• **Dataset content**:
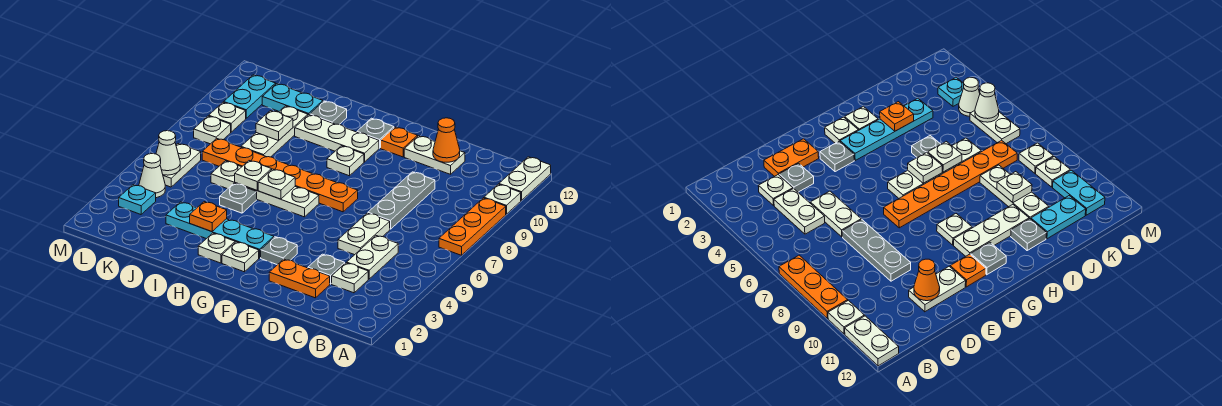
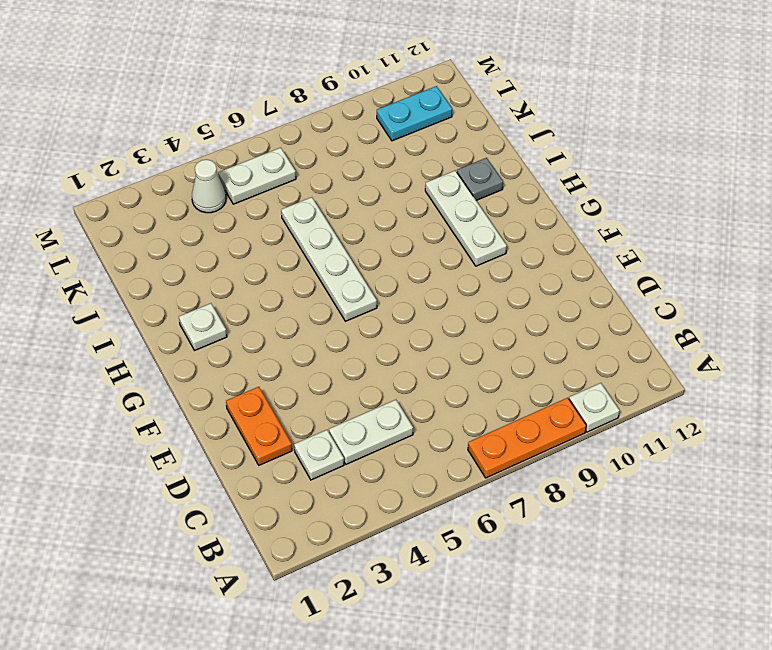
none -> white plate A11:A12 level 1
none -> grey plate D3 level 1
none -> white plate D5:D6 level 1
none -> grey plate D7:D9 level 1

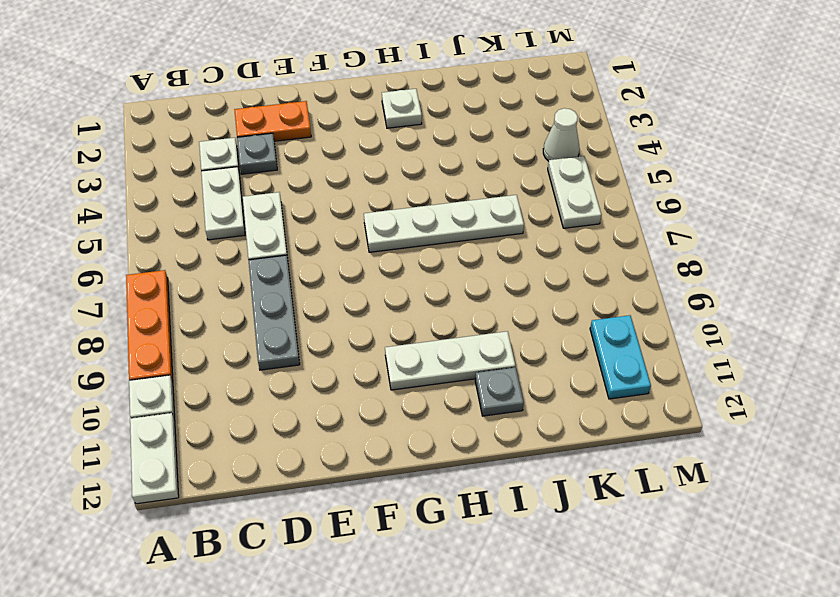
none -> white plate D11:E11 level 1
none -> grey plate F3 level 1
none -> orange plate F7:K7 level 1
none -> orange plate F11 level 1

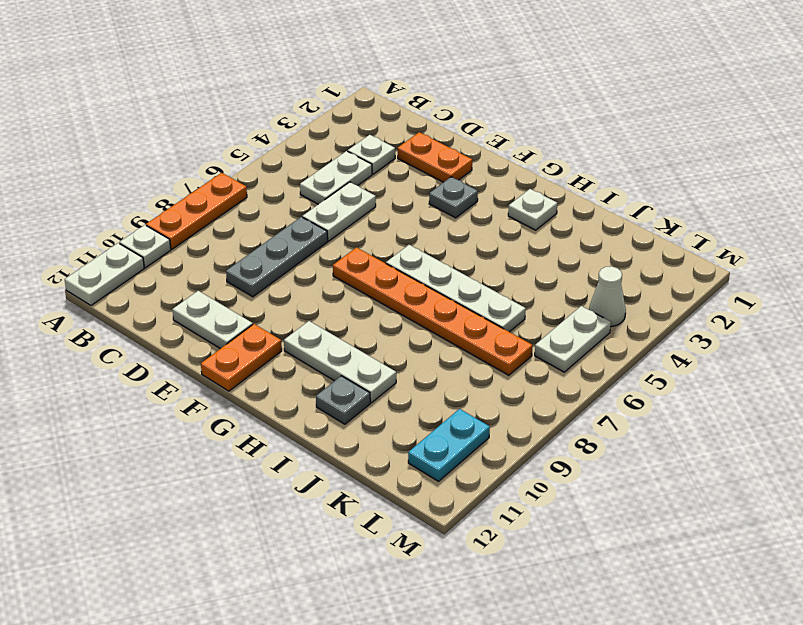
orange plate F11:F12 level 1 -> orange plate F11 level 1
none -> grey plate D3 level 1
none -> white plate G2 level 1
none -> cyan plate G3:J3 level 1
none -> white plate G9 level 1

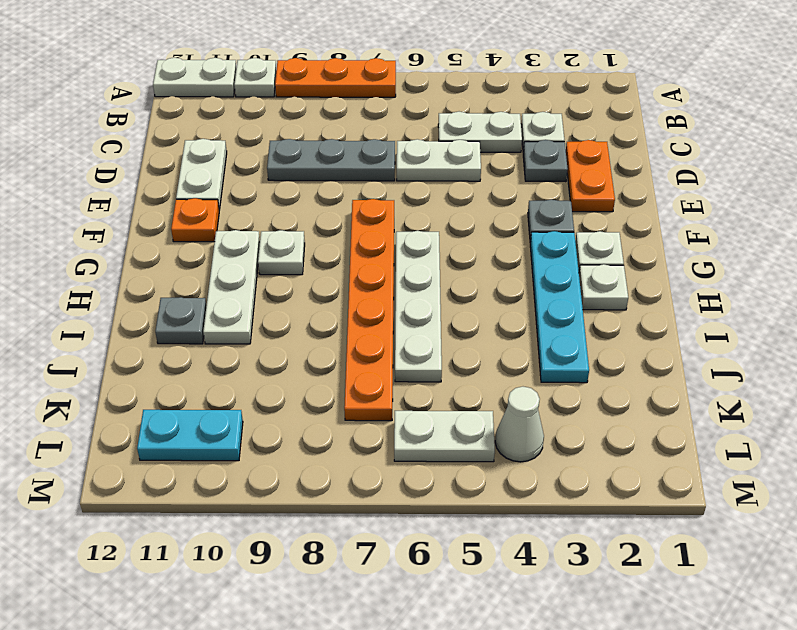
none -> grey plate G11 level 1
none -> grey plate I5 level 1
none -> white plate J8:J10 level 1
none -> cyan plate J11:K11 level 1

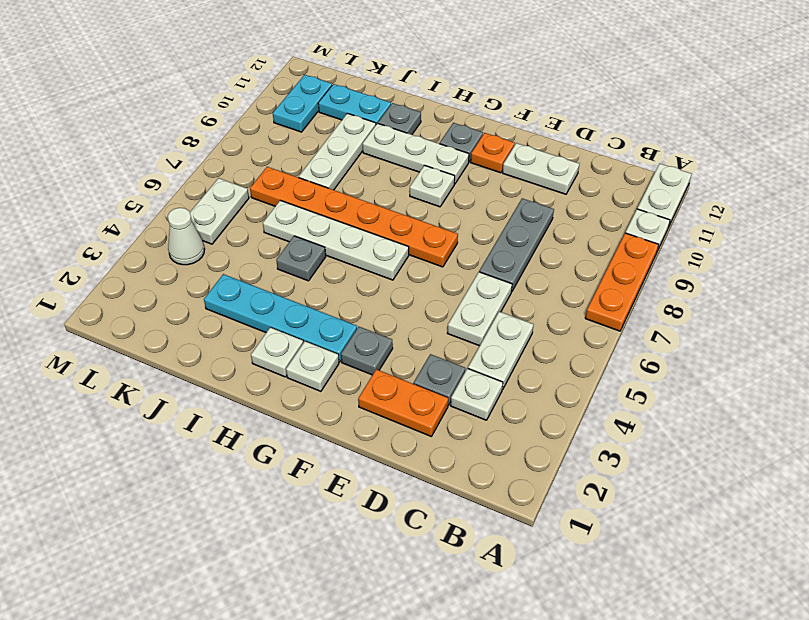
none -> cyan plate L3 level 1
none -> white plate L8 level 1
none -> white plate L9 level 1
none -> orange cone D11 level 2

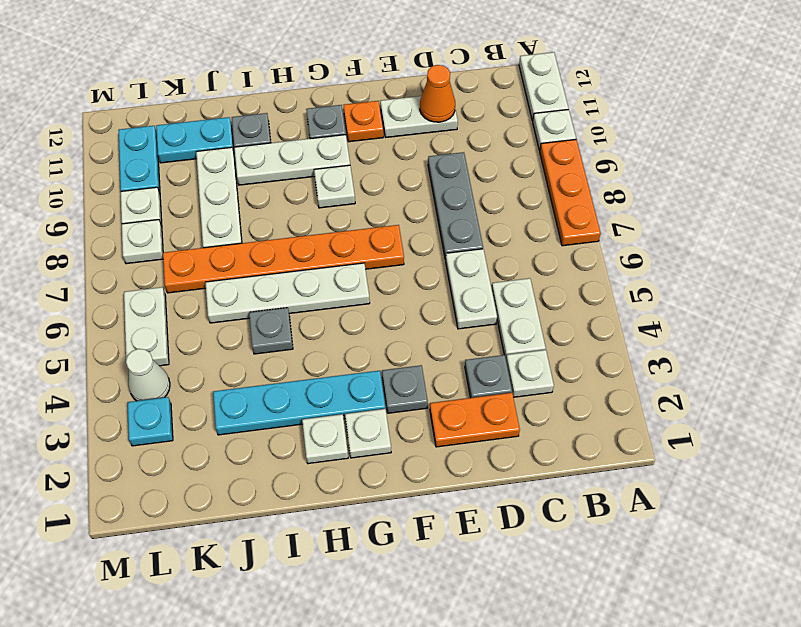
none -> white plate H6 level 2
none -> orange plate I3 level 2
none -> white plate I6 level 2
none -> white plate J9 level 2

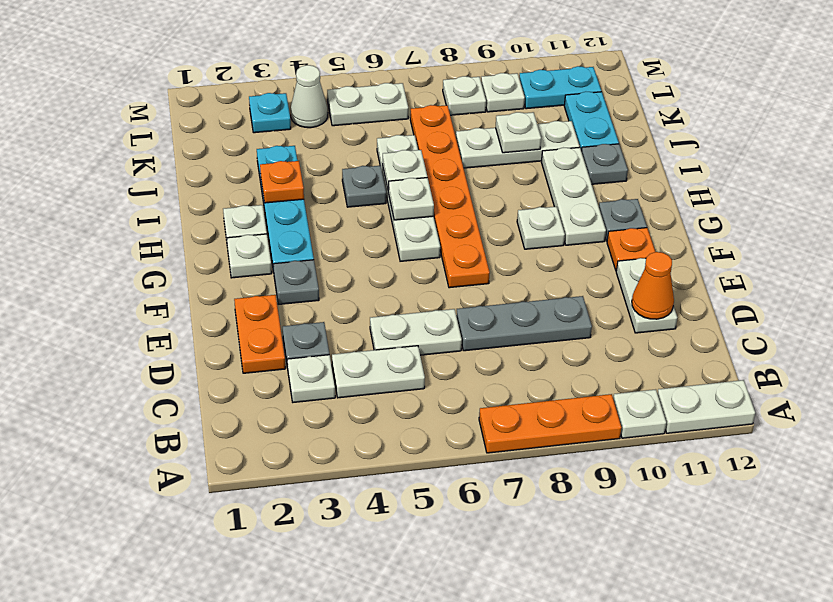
none -> white cone L5 level 2

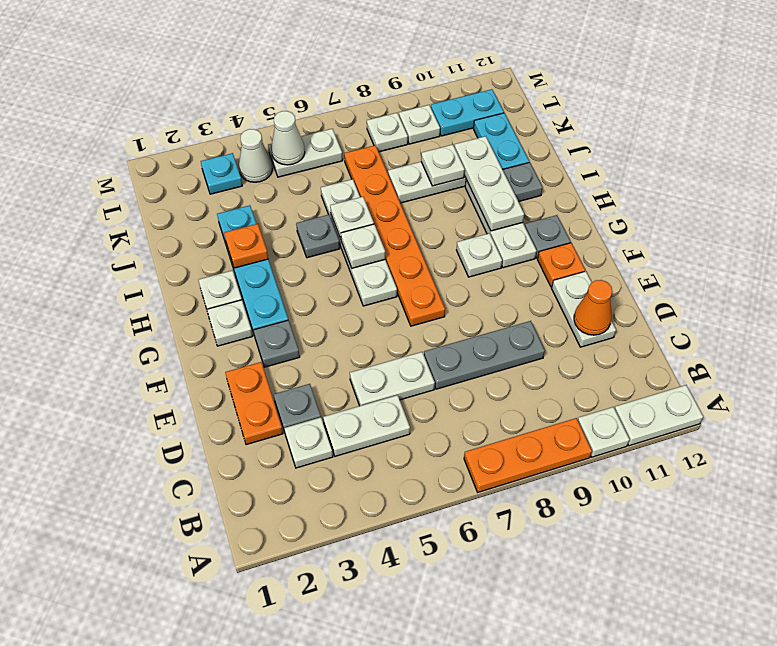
white plate H10:J10 level 2 -> none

• **Exercise prompt**: In the data above, retype only the stretch from the line with "none -> cyan plate G3:J3 level 1" through the line with "none -> orange cone D11 level 2", word for word, and skip any pictures.

• **Output below**:
none -> cyan plate G3:J3 level 1
none -> white plate G9 level 1

none -> grey plate G11 level 1
none -> grey plate I5 level 1
none -> white plate J8:J10 level 1
none -> cyan plate J11:K11 level 1

none -> cyan plate L3 level 1
none -> white plate L8 level 1
none -> white plate L9 level 1
none -> orange cone D11 level 2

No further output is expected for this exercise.